• WHAT IS REQUIRED: How many of the lines below have "bougie" in them? Say the number and nothing more.

• DATASET RECORDS:
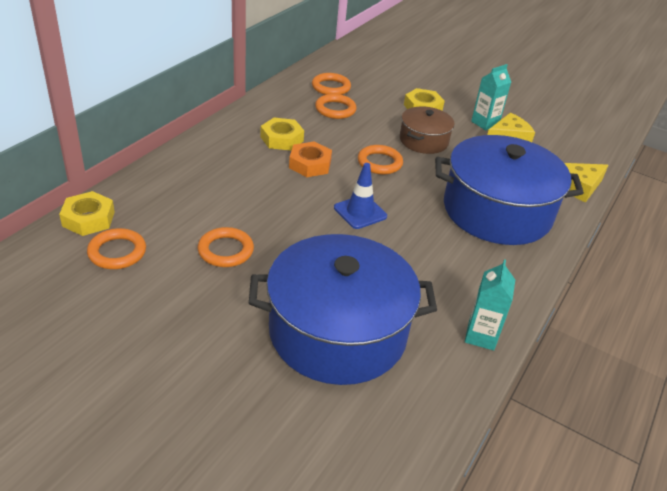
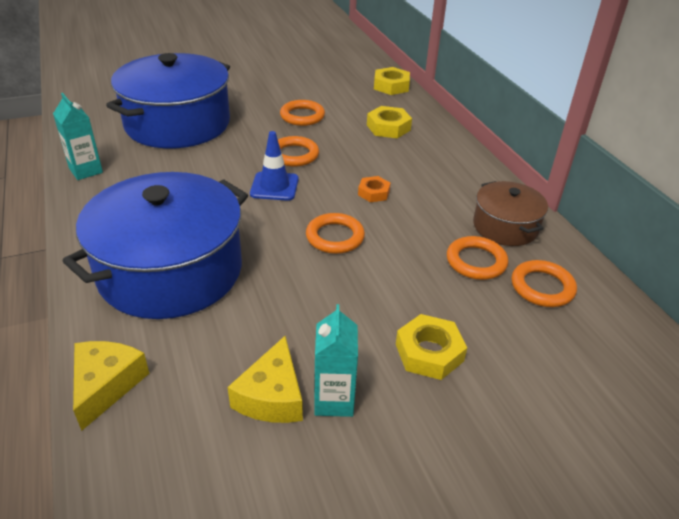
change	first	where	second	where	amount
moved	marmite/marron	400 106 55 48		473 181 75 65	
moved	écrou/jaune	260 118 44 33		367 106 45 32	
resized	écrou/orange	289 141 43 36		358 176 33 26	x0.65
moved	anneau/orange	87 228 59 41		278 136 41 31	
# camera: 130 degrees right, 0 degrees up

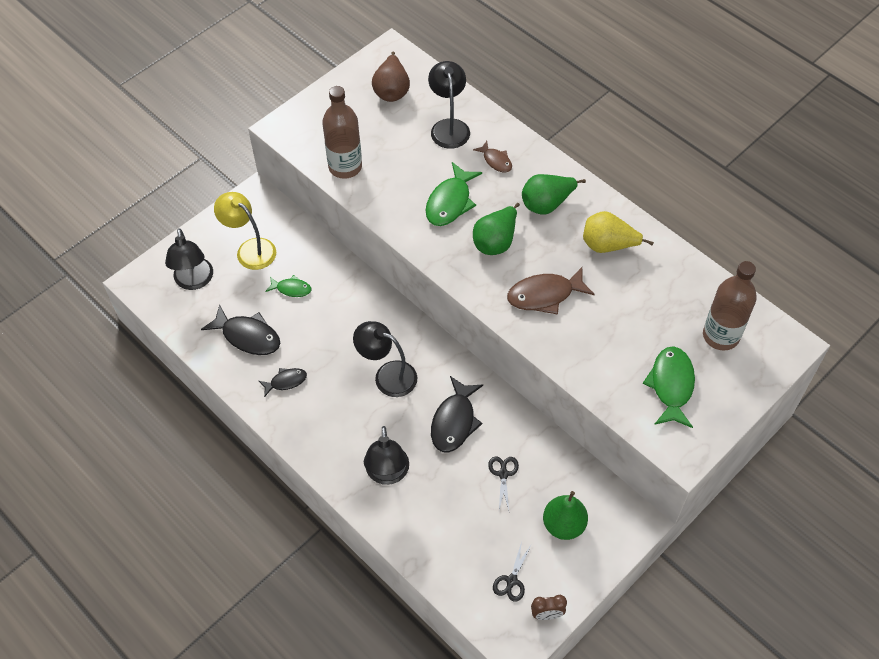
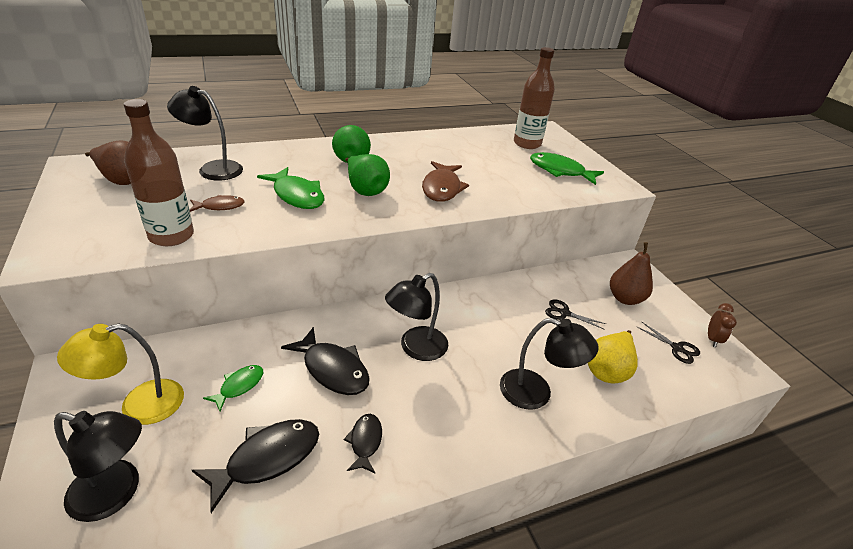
change	first	where	second	where	amount
moved	poisson/marron	473 141 39 31		190 195 55 17	
moved	poire/jaune	583 211 71 42		588 330 50 53	
moved	poisson/noir	431 376 52 76		281 327 89 68	
recoloured	poire/vert	543 491 45 49	poire/marron	610 242 43 63	
# camera: 70 degrees left, 20 degrees down

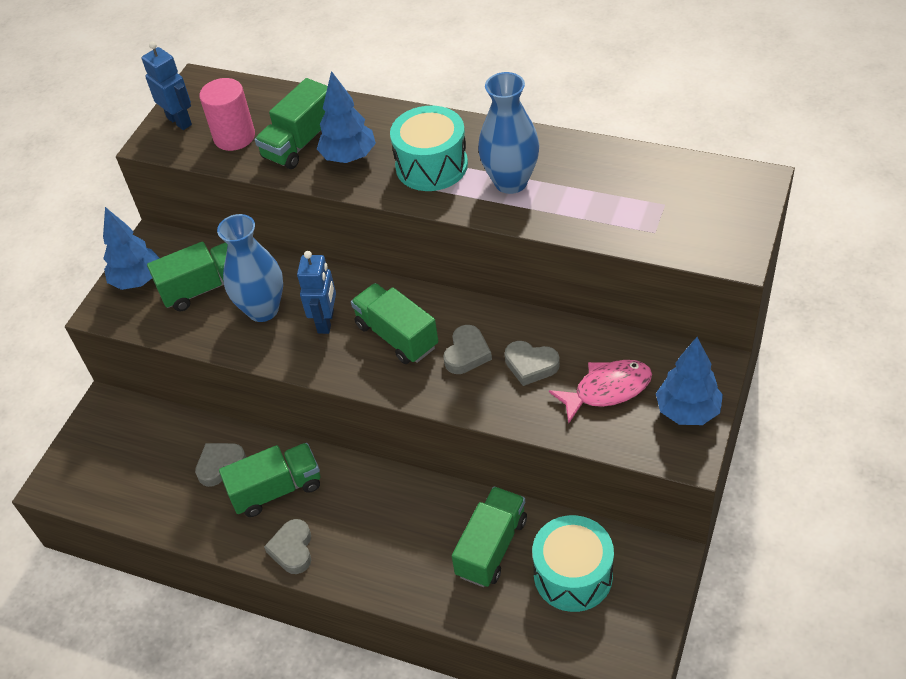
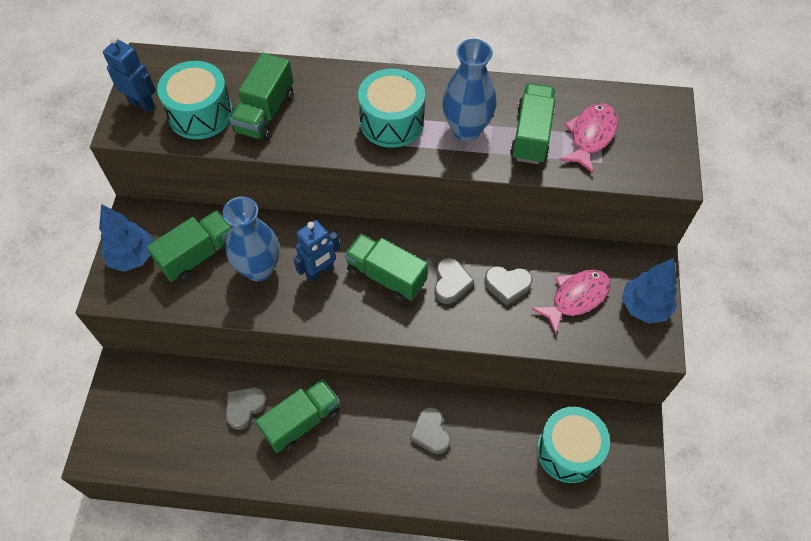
change	first	where	second	where	amount
removed	arbre/bleu	317 71 59 92			
replaced	cylindre/rose	199 78 56 73	tambour/turquoise	157 61 76 78	
turned	robot/bleu	297 251 39 83		293 220 47 62	60 degrees clockwise
moved	camion/vert	452 486 75 101		510 83 45 81	
moved	cœur/gris	264 519 47 55		410 407 41 47	
added			poisson/rose	559 103 59 71	
# camera: 20 degrees left, 10 degrees up

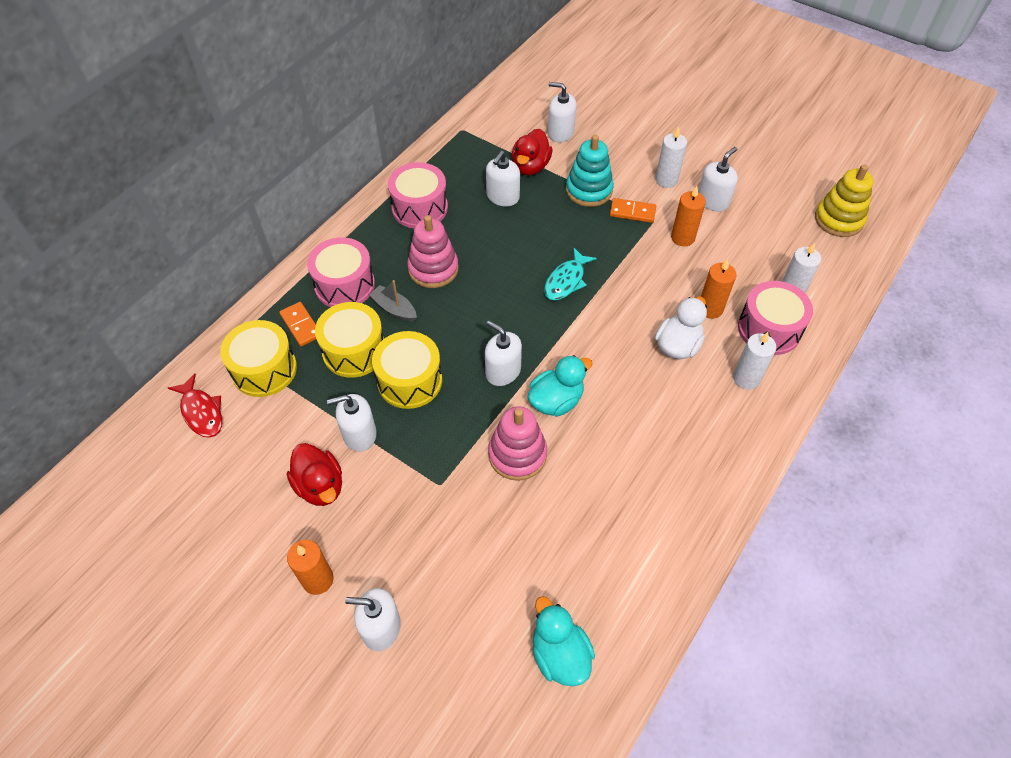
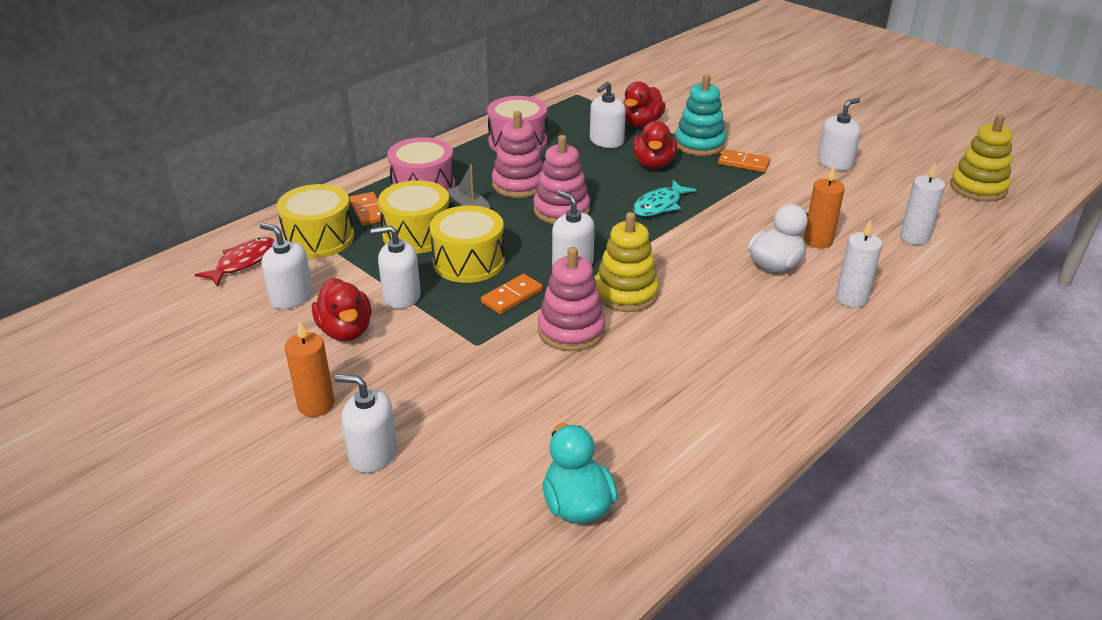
change	first	where	second	where	amount
moved	distributeur de savon/blanc	548 82 29 60		260 223 53 86	
removed	bougie/blanc	655 126 32 62			
removed	bougie/orange	671 186 35 60			
removed	tambour/rose	738 281 75 74			
replaced	canard/turquoise	527 355 65 62	jouet à empiler/jaune	595 212 64 100	
turned	poisson/rouge	168 374 54 64		195 237 80 50	120 degrees counterclockwise
added			canard/rouge	633 121 44 48	
added			jouet à empiler/rose	533 135 57 89	
added			domino/orange	481 274 62 40	
# camera: 10 degrees right, 20 degrees down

• ANSWER SECTION: 2